**Work order:** The reply is to be the lines from the one with "J202 pin 2: AGND -> none" through the last line of the records below, each retyped exactly, with pictures left out.

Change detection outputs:
=== Section Start ===
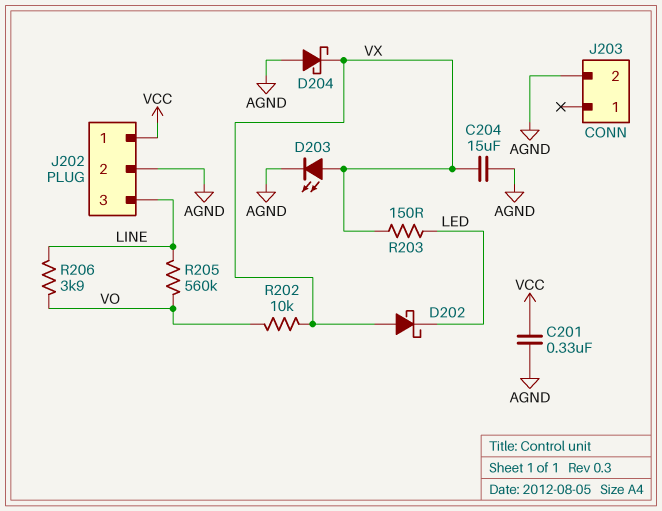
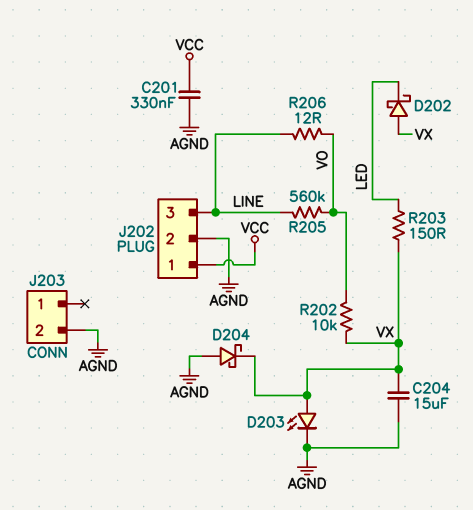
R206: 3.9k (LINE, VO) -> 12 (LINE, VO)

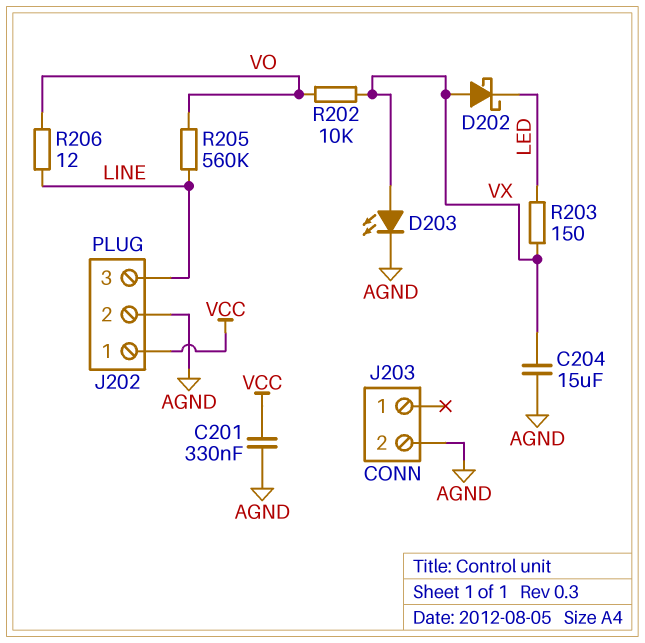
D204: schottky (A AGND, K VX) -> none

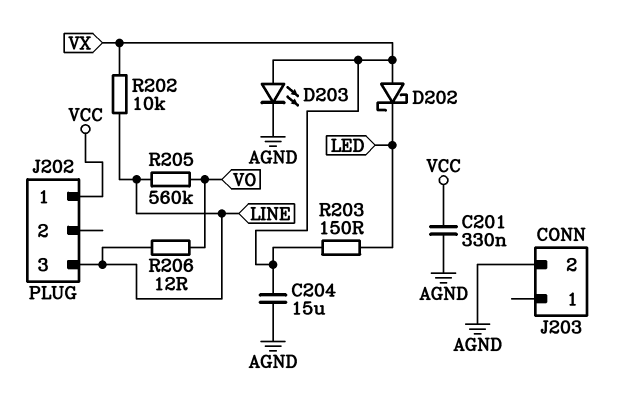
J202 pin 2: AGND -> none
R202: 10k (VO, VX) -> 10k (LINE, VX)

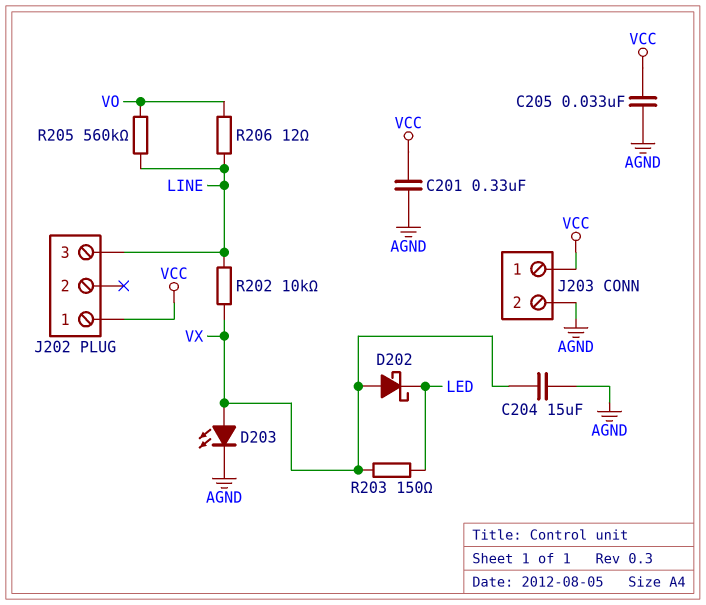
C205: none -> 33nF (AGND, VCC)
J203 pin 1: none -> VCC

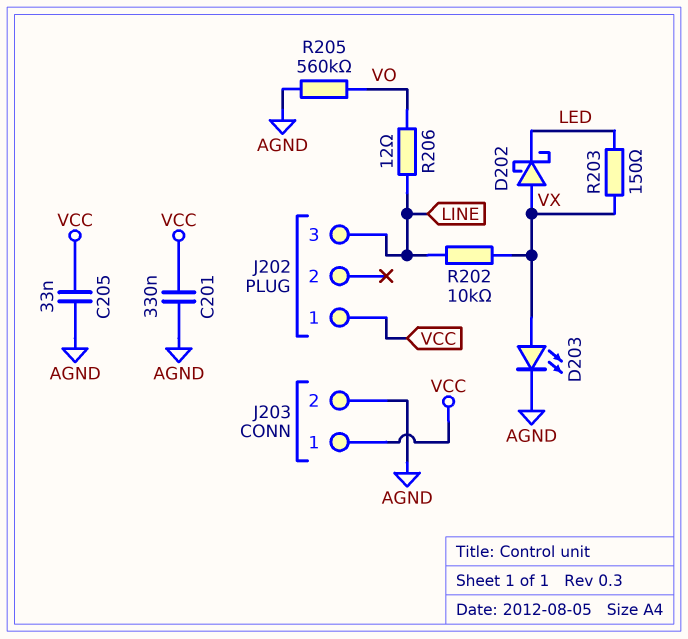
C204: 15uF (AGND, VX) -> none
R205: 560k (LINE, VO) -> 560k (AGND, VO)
=== Section End ===
**Written reply:**
J202 pin 2: AGND -> none
R202: 10k (VO, VX) -> 10k (LINE, VX)

C205: none -> 33nF (AGND, VCC)
J203 pin 1: none -> VCC

C204: 15uF (AGND, VX) -> none
R205: 560k (LINE, VO) -> 560k (AGND, VO)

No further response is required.